# RECORDED DATA
= Beginning of Section =

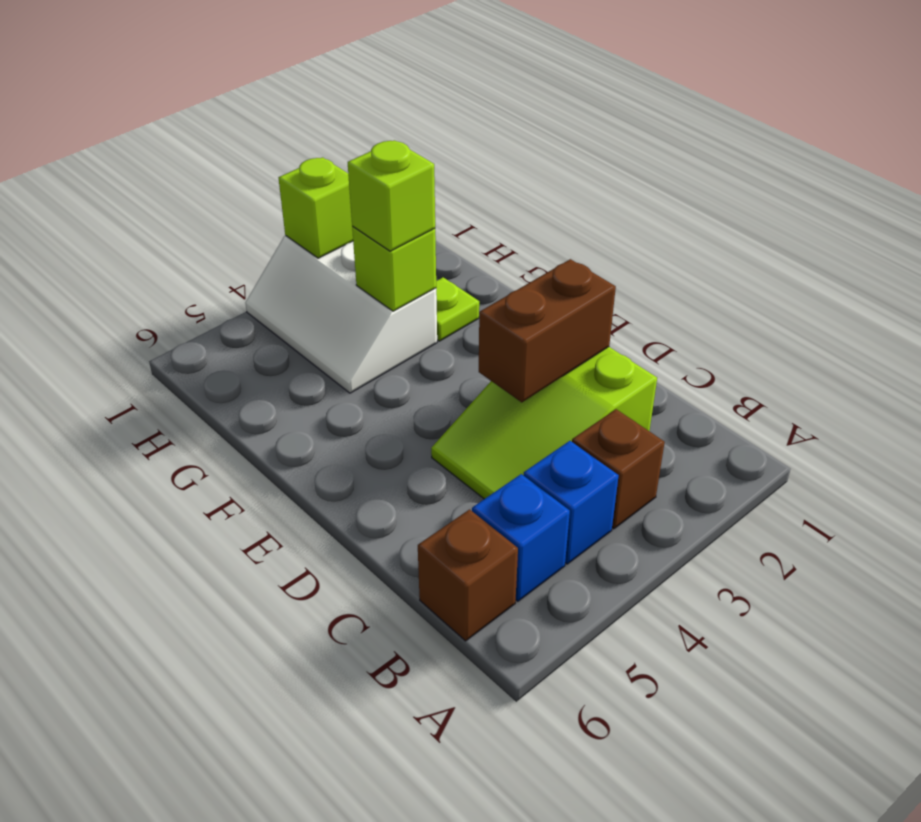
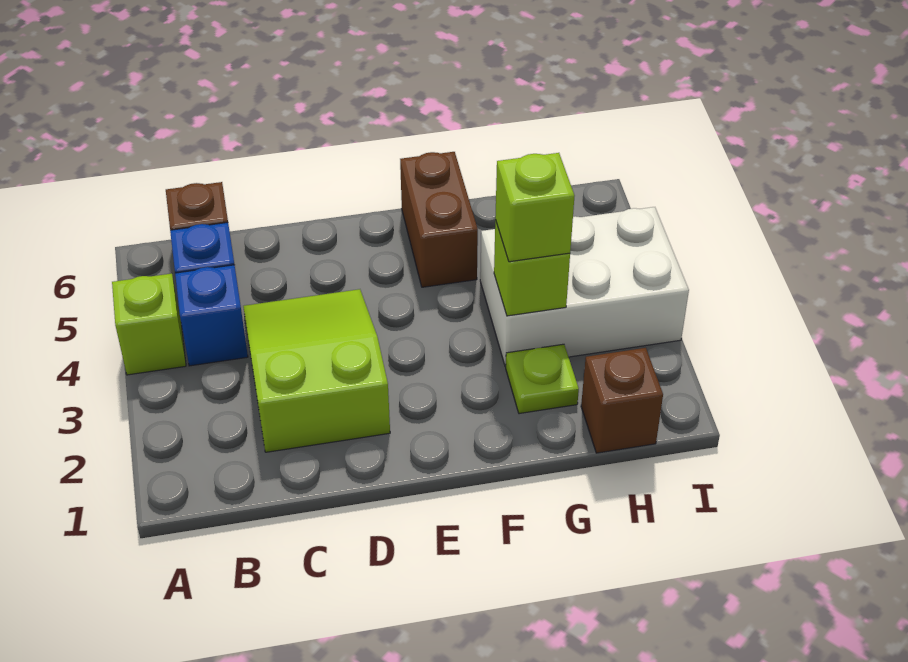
brown brick B3 level 1 -> brown brick H1 level 1
brown brick D2:D3 level 2 -> brown brick F5:F6 level 1
white slope G3:I4 level 1 top 3 -> white brick G3:I4 level 1
lime brick I3 level 2 -> lime brick A4 level 1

= End of Section =

# THE TASK
What are the lines of the data above that include the string "brown"? Copy them.

# RESULT FOR THIS EXERCISE
brown brick B3 level 1 -> brown brick H1 level 1
brown brick D2:D3 level 2 -> brown brick F5:F6 level 1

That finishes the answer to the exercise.